# BRIEF
Although the data holds pictures, return only the lines from the one containing "R1: 100 (GND, N019) -> 120k (GND, N019)" to the end, exactly, and without them.

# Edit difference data

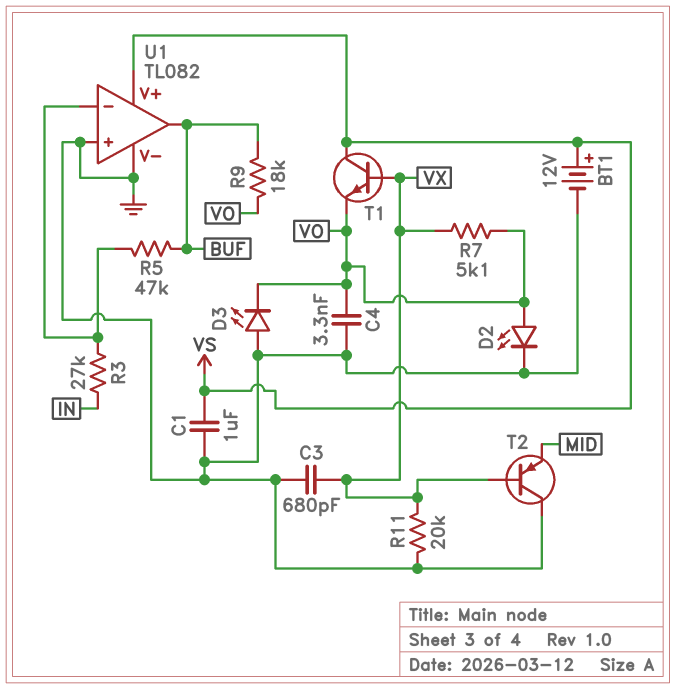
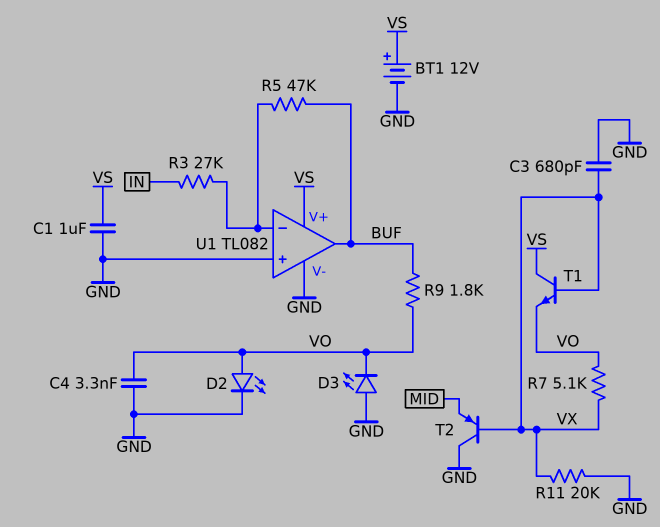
R9: 18k (BUF, VO) -> 1.8k (BUF, VO)

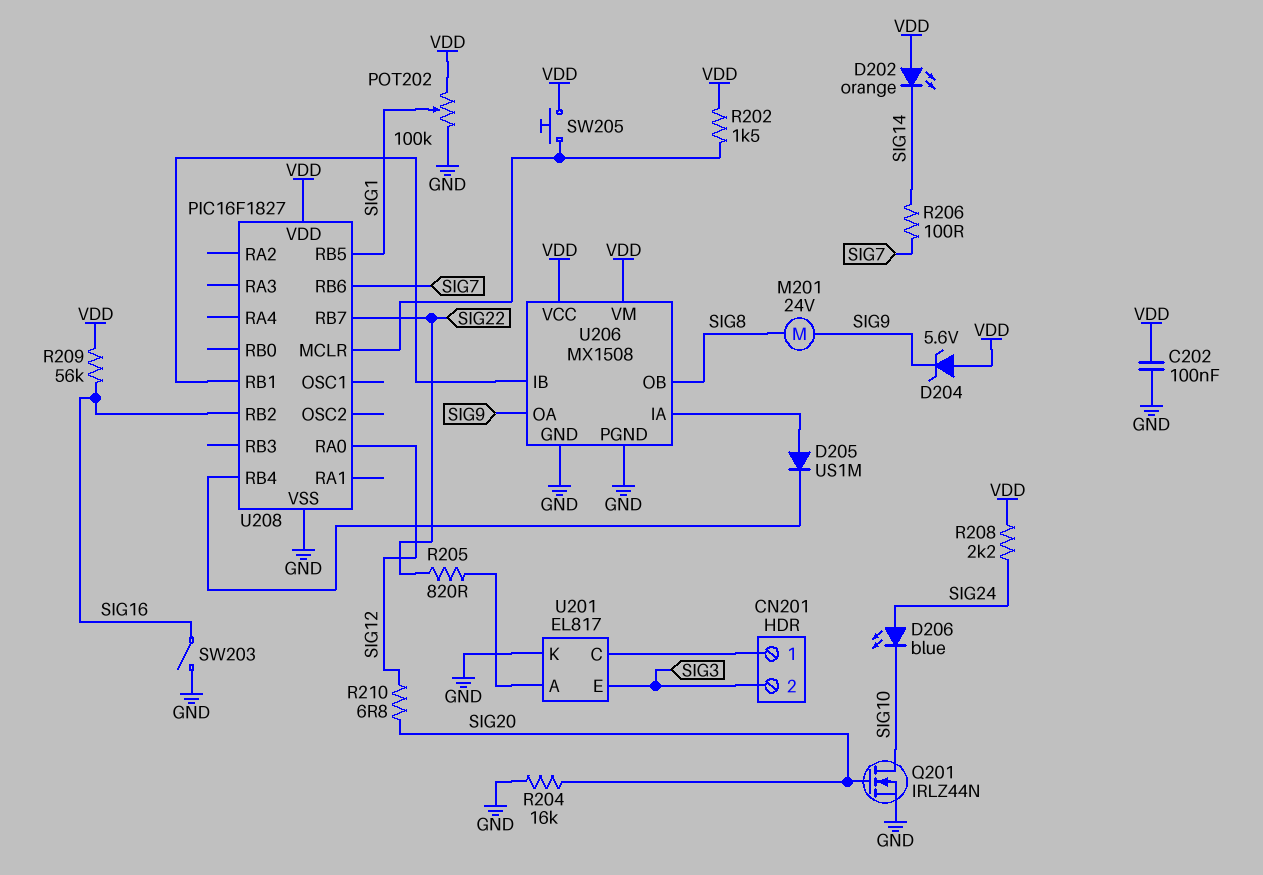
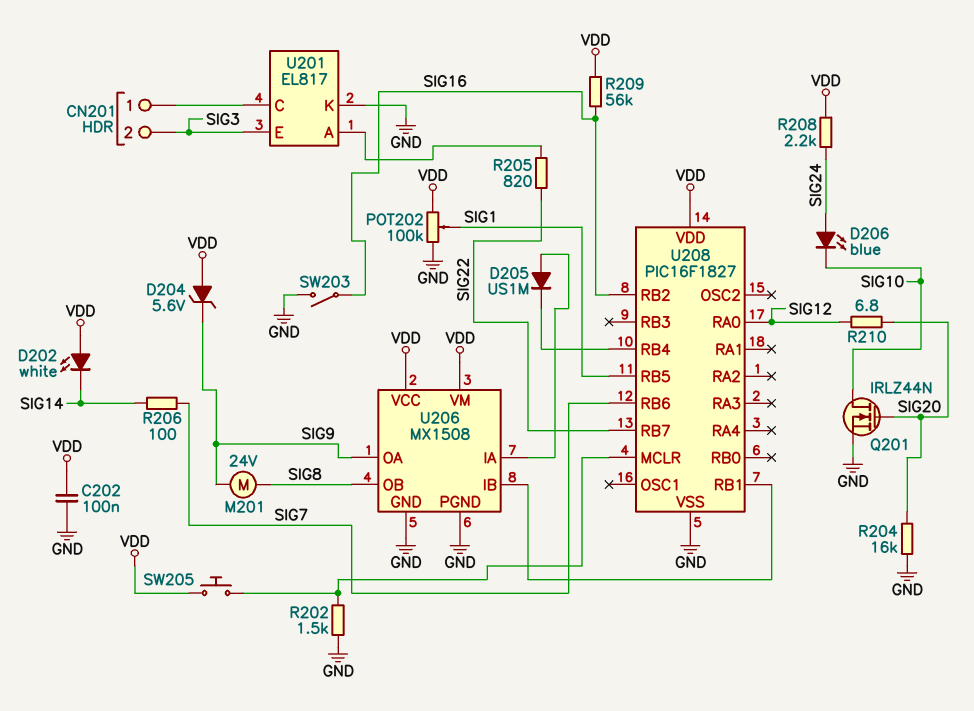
D202: LED orange (A VDD, K SIG14) -> LED white (A VDD, K SIG14)
R202: 1.5k (U208/MCLR, VDD) -> 1.5k (GND, U208/MCLR)

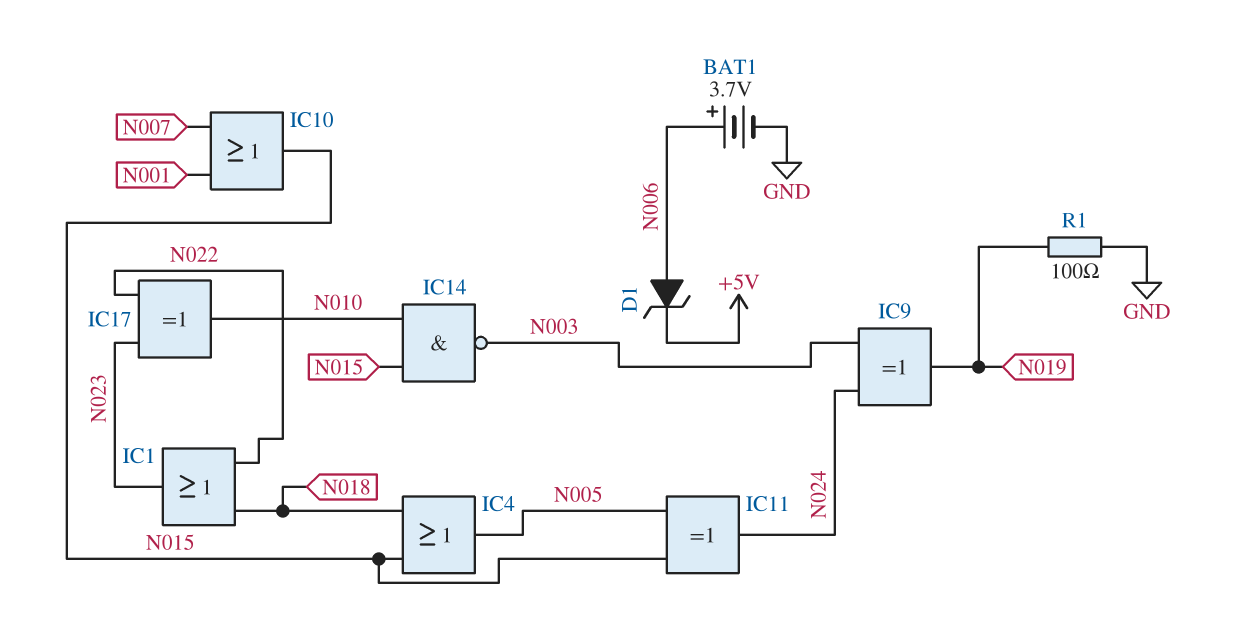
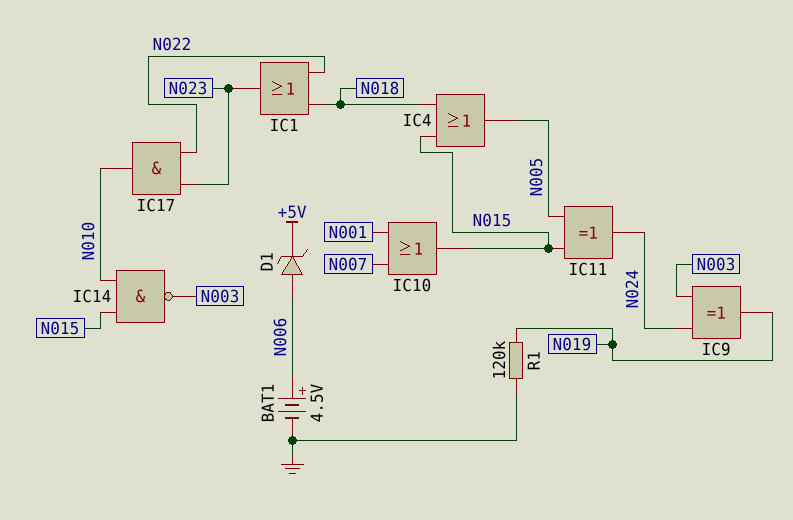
BAT1: 3.7V (plus N006, minus GND) -> 4.5V (plus N006, minus GND)
IC17: XOR (in N022, in N023, out N010) -> AND (in N022, in N023, out N010)
R1: 100 (GND, N019) -> 120k (GND, N019)

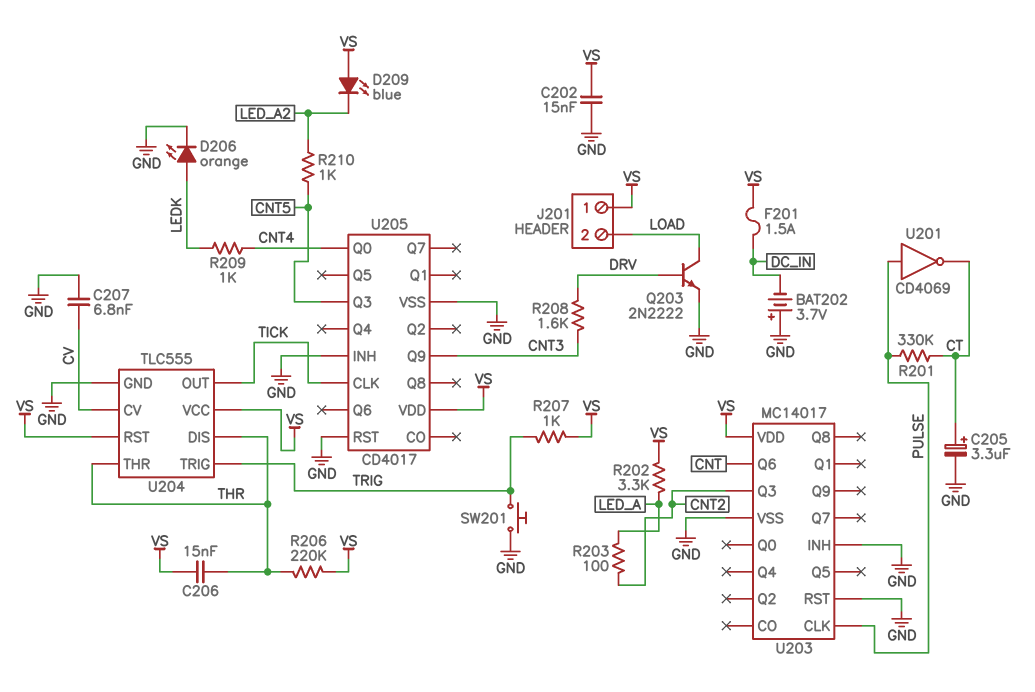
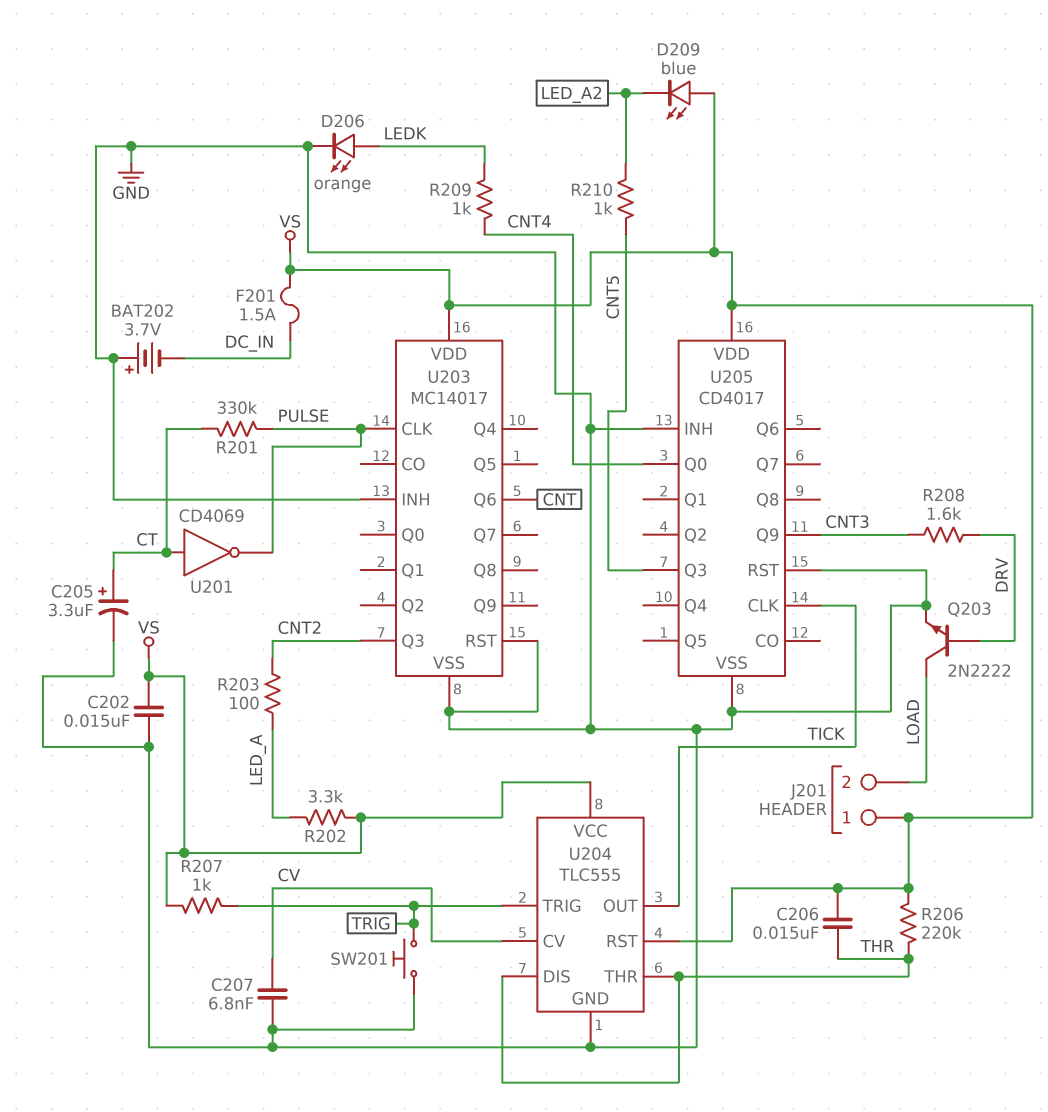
U201: NOT CD4069 (in PULSE, out CT) -> NOT CD4069 (in CT, out PULSE)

# RESPONSE AREA
R1: 100 (GND, N019) -> 120k (GND, N019)

U201: NOT CD4069 (in PULSE, out CT) -> NOT CD4069 (in CT, out PULSE)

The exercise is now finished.